(Problem to work on) The copy must match the data below line for line and contain no images.

(Data shown)
******************************
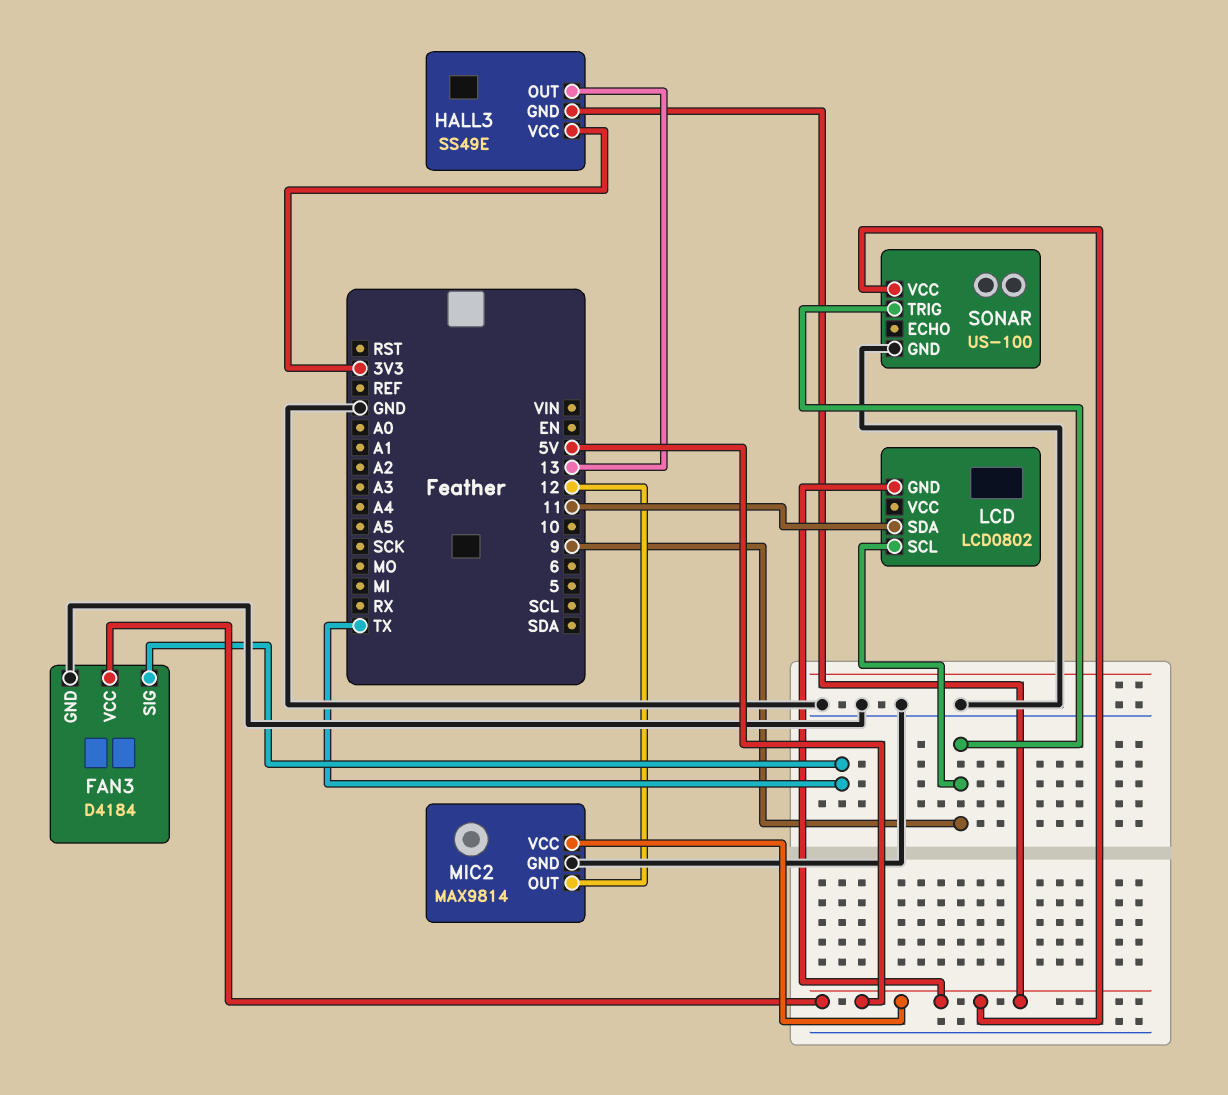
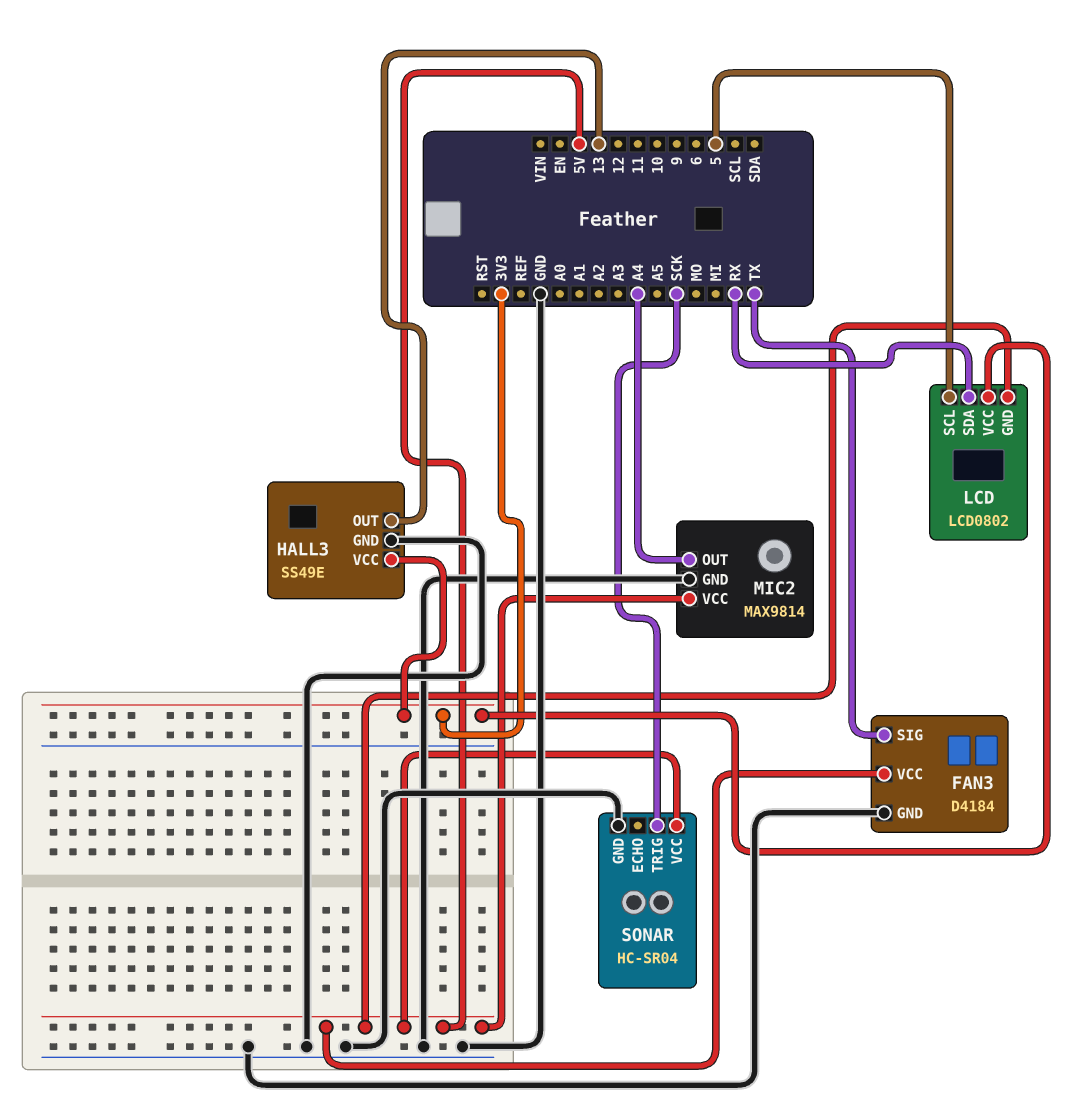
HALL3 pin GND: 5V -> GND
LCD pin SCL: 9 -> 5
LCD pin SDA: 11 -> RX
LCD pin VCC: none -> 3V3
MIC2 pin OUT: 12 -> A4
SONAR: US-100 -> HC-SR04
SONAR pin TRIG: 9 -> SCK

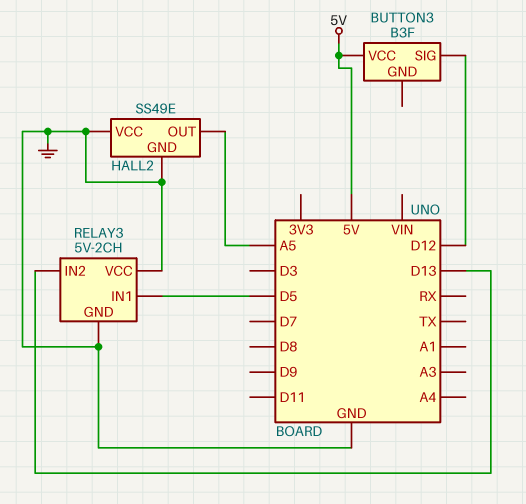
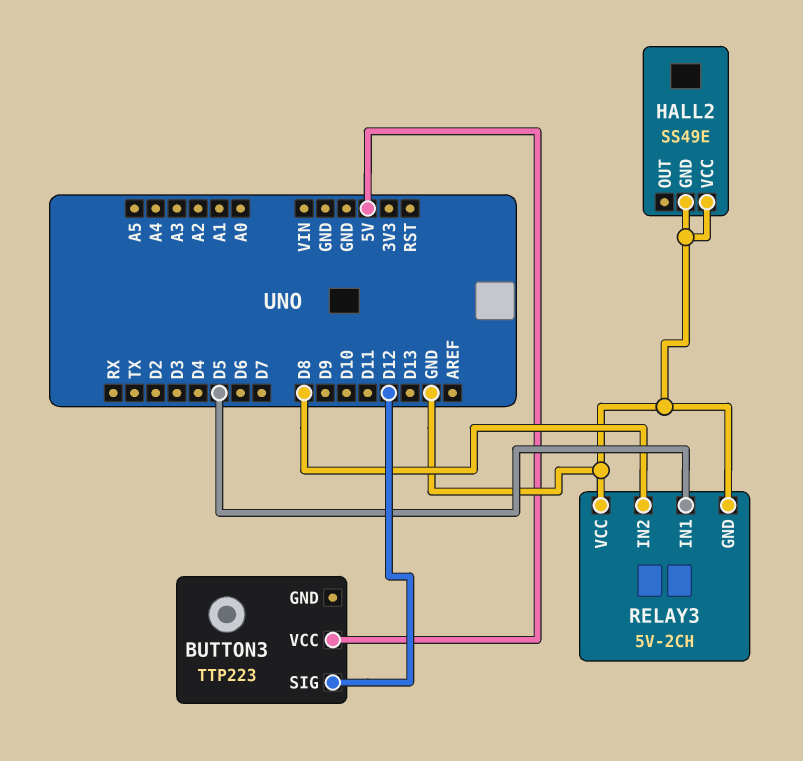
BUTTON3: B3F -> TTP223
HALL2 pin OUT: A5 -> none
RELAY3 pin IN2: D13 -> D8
******************************
(The completed task)
HALL3 pin GND: 5V -> GND
LCD pin SCL: 9 -> 5
LCD pin SDA: 11 -> RX
LCD pin VCC: none -> 3V3
MIC2 pin OUT: 12 -> A4
SONAR: US-100 -> HC-SR04
SONAR pin TRIG: 9 -> SCK

BUTTON3: B3F -> TTP223
HALL2 pin OUT: A5 -> none
RELAY3 pin IN2: D13 -> D8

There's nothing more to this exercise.